▶ _WHAT IS REQUIRED_
Retype, character for character, the line containing "none -> white plate K1 level 1" along with each line after it through the end of the data, and only those.

▶ _EXERCISE DATA_
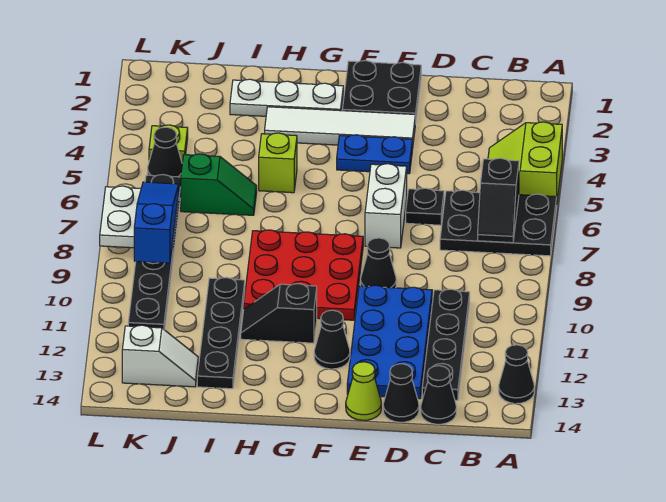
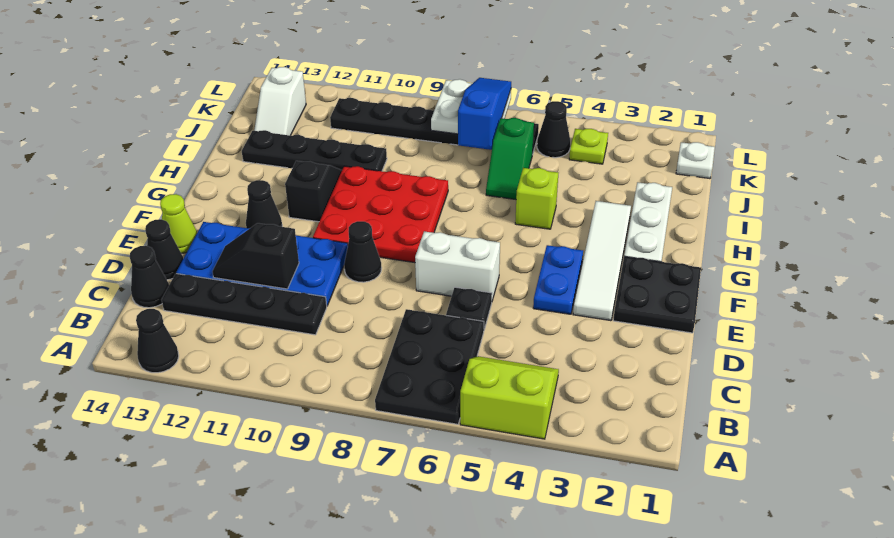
black slope B6:B7 level 2 top 6 -> black slope D11:D12 level 2 top 11
none -> white plate K1 level 1
blue slope K7:K9 level 3 top 9 -> blue slope J7:L7 level 3 top J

▶ _RESULT OF THE TASK_
none -> white plate K1 level 1
blue slope K7:K9 level 3 top 9 -> blue slope J7:L7 level 3 top J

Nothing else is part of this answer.